=== ABOUT THIS EXERCISE ===
Write out each record below exactly, but not the pictures.

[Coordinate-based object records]
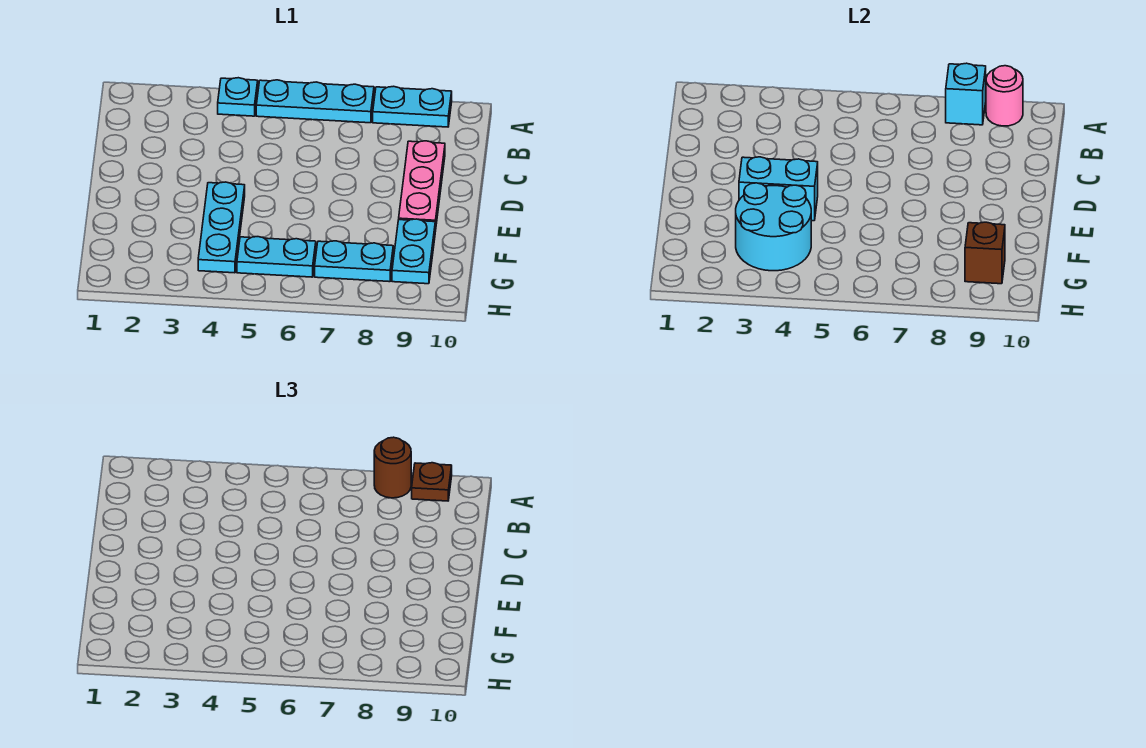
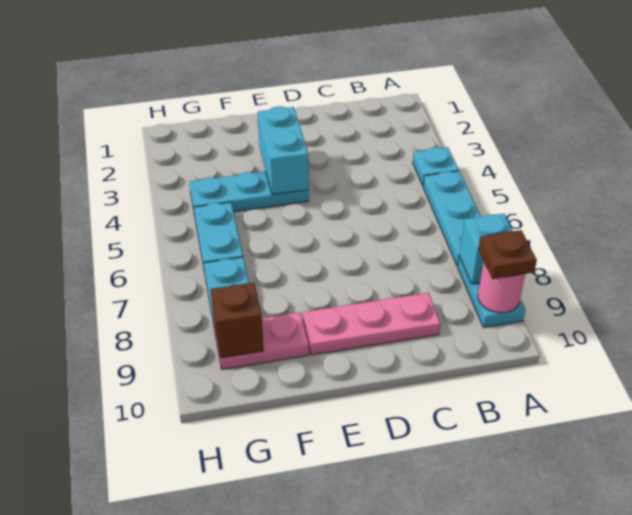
brown round brick A8 level 3 -> none
cyan round brick F3:G4 level 2 -> none
cyan plate F9:G9 level 1 -> pink plate F9:G9 level 1

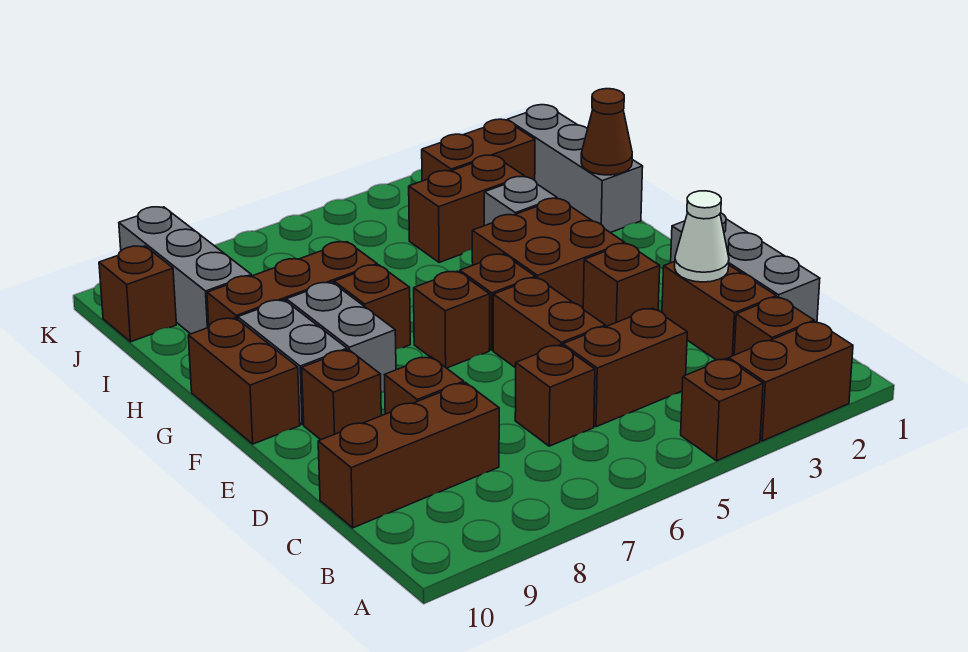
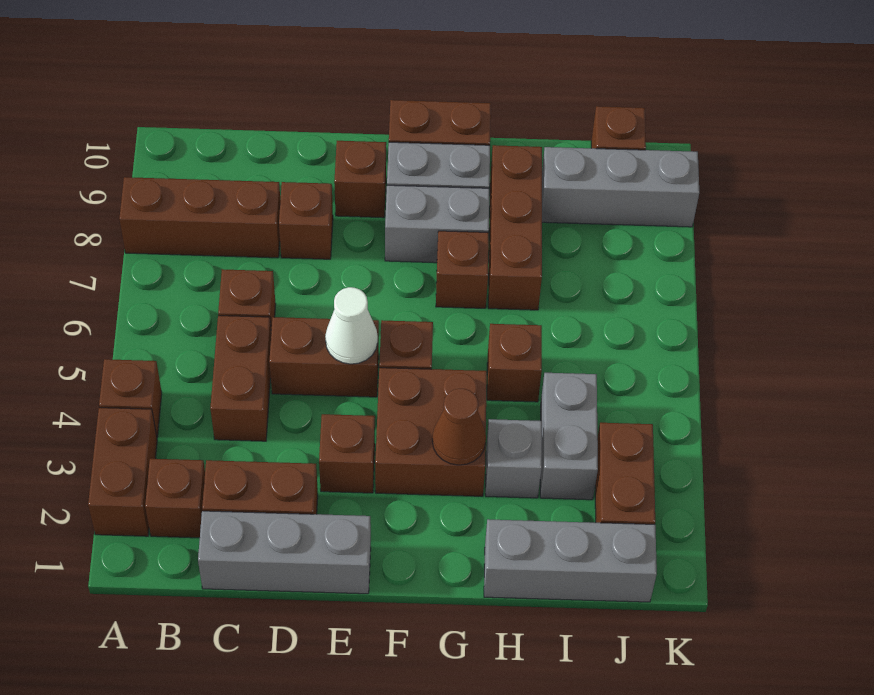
brown brick C8:C10 level 1 -> brown brick A8:C8 level 1
white cone D2 level 2 -> white cone E5 level 2
brown brick F6 level 1 -> brown brick H5 level 1
brown cone H1 level 2 -> brown cone G3 level 2
brown brick I3:I4 level 1 -> grey brick I3:I4 level 1

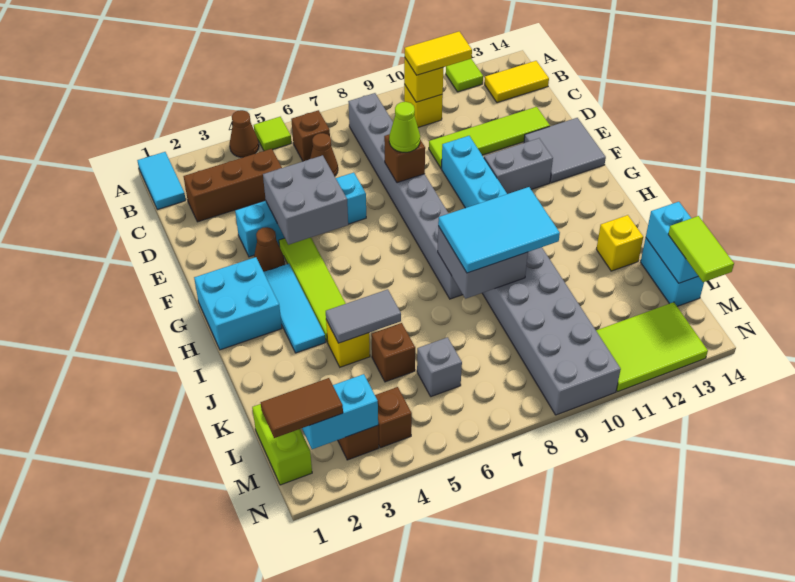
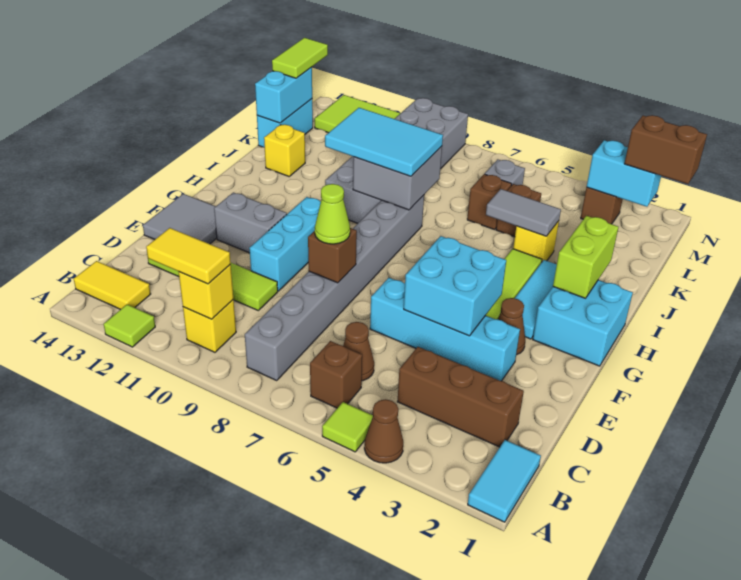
grey brick E4:F5 level 2 -> cyan brick E4:F5 level 2
lime brick L1:M1 level 1 -> lime brick H2:I2 level 2
brown tile M1:M2 level 3 -> brown brick M1:M2 level 3
brown brick M4 level 1 -> brown brick K6 level 1

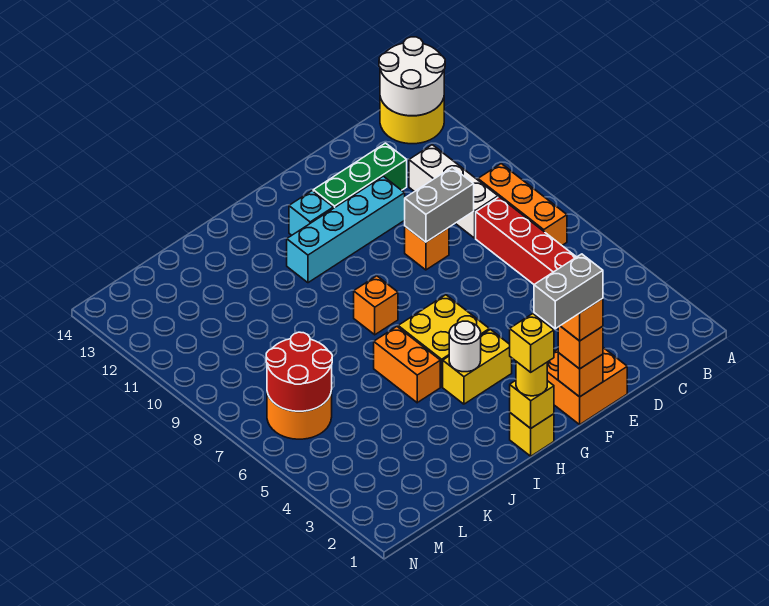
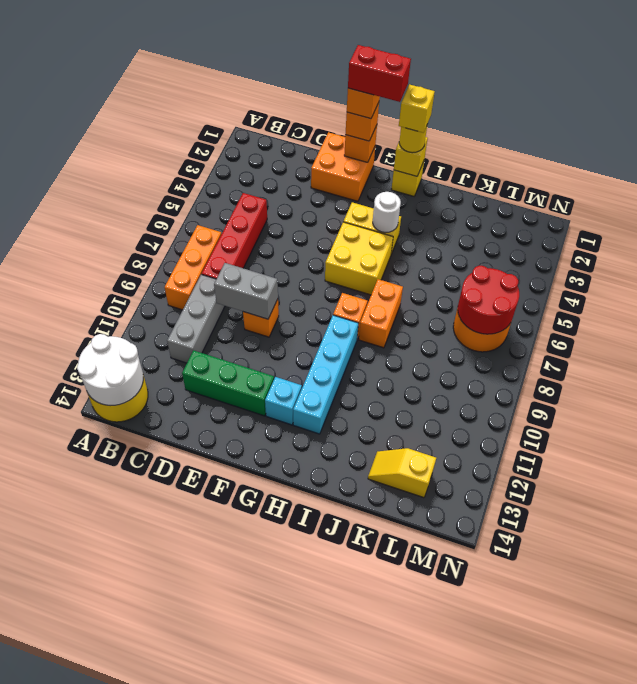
white brick C9:C11 level 1 -> grey brick C9:C11 level 1
cyan brick E11:H11 level 1 -> cyan brick H9:H12 level 1
grey brick F1:G1 level 5 -> red brick F1:G1 level 5
orange brick I5:I6 level 1 -> orange brick I7:I8 level 1
none -> yellow slope K13:L13 level 1 top L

=== ANSWER TO THIS TASK ===
brown round brick A8 level 3 -> none
cyan round brick F3:G4 level 2 -> none
cyan plate F9:G9 level 1 -> pink plate F9:G9 level 1

brown brick C8:C10 level 1 -> brown brick A8:C8 level 1
white cone D2 level 2 -> white cone E5 level 2
brown brick F6 level 1 -> brown brick H5 level 1
brown cone H1 level 2 -> brown cone G3 level 2
brown brick I3:I4 level 1 -> grey brick I3:I4 level 1

grey brick E4:F5 level 2 -> cyan brick E4:F5 level 2
lime brick L1:M1 level 1 -> lime brick H2:I2 level 2
brown tile M1:M2 level 3 -> brown brick M1:M2 level 3
brown brick M4 level 1 -> brown brick K6 level 1

white brick C9:C11 level 1 -> grey brick C9:C11 level 1
cyan brick E11:H11 level 1 -> cyan brick H9:H12 level 1
grey brick F1:G1 level 5 -> red brick F1:G1 level 5
orange brick I5:I6 level 1 -> orange brick I7:I8 level 1
none -> yellow slope K13:L13 level 1 top L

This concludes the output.